◆ Your task:
As you look over the data below, please find each line where the word "button" appears, then copy it.

◆ Structured diff data:
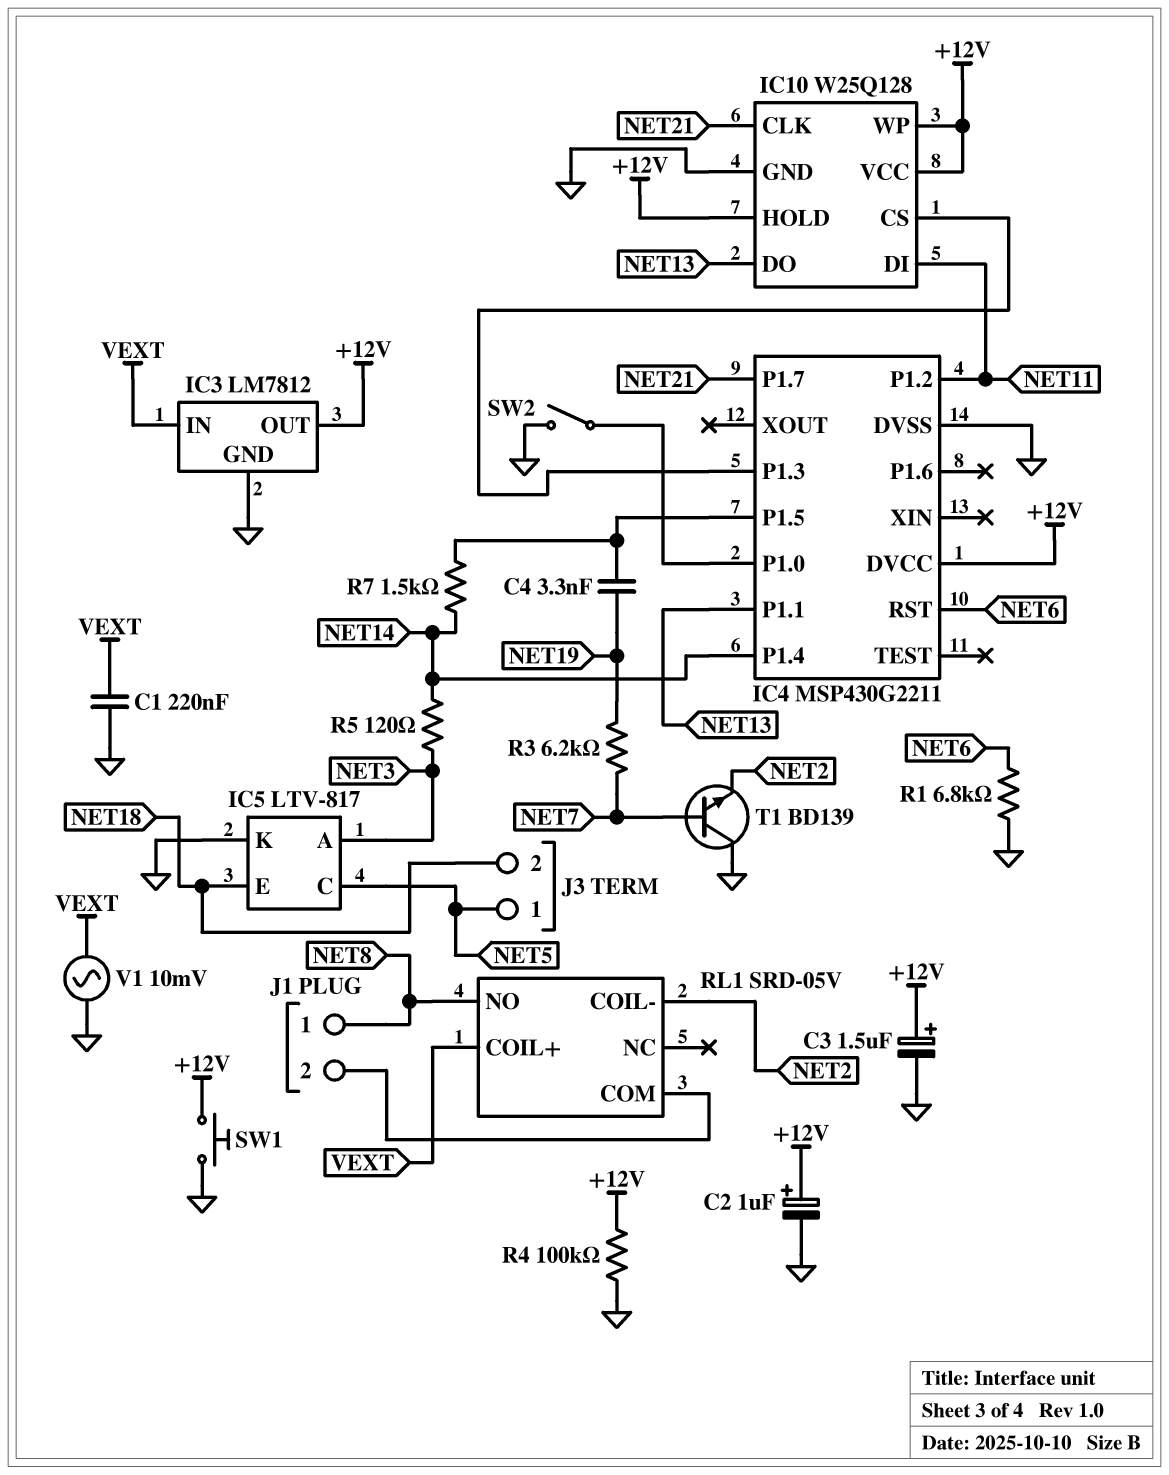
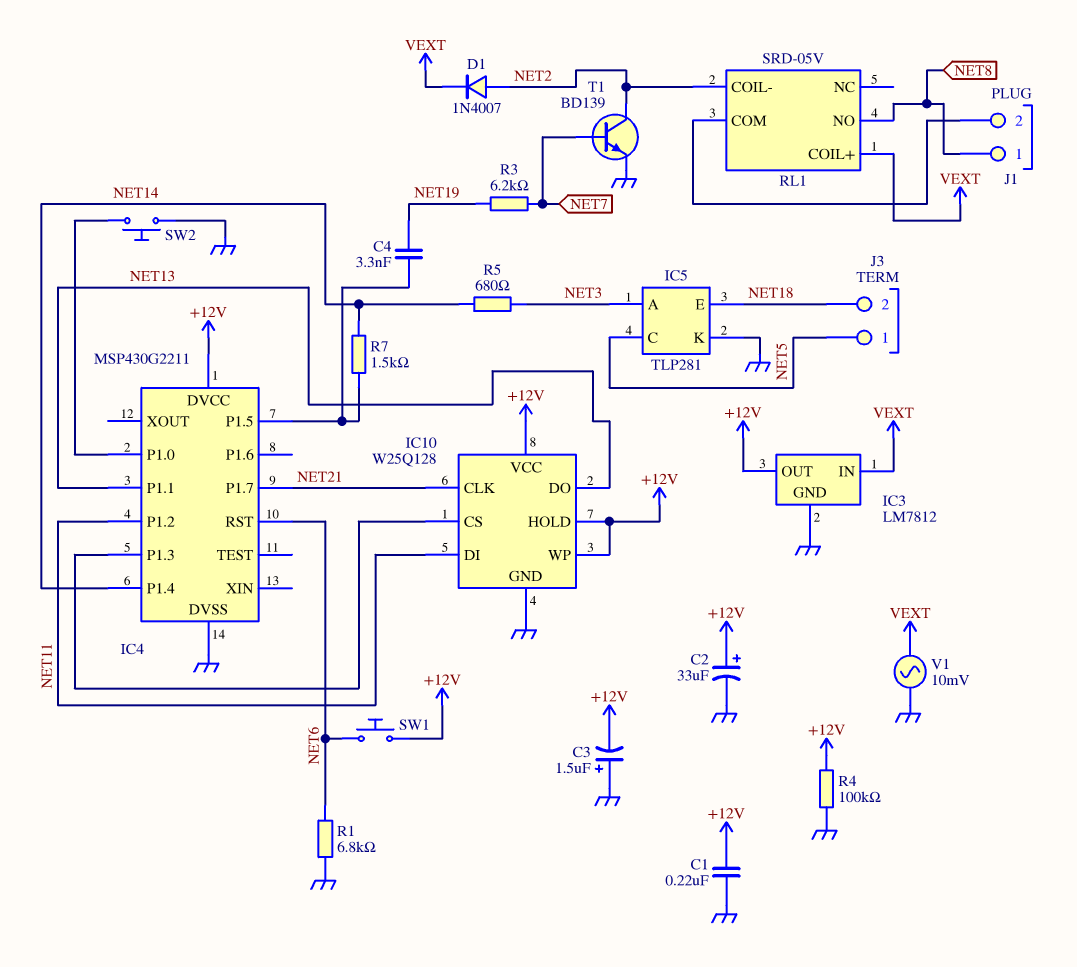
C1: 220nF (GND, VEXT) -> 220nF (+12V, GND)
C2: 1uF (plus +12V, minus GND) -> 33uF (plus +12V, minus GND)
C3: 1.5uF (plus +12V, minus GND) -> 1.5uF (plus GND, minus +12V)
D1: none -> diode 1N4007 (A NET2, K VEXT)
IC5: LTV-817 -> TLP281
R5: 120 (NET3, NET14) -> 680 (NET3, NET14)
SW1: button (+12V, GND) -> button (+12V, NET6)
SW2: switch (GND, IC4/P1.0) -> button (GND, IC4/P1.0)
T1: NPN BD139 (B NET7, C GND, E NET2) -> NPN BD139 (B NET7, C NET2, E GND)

◆ Solution:
SW1: button (+12V, GND) -> button (+12V, NET6)
SW2: switch (GND, IC4/P1.0) -> button (GND, IC4/P1.0)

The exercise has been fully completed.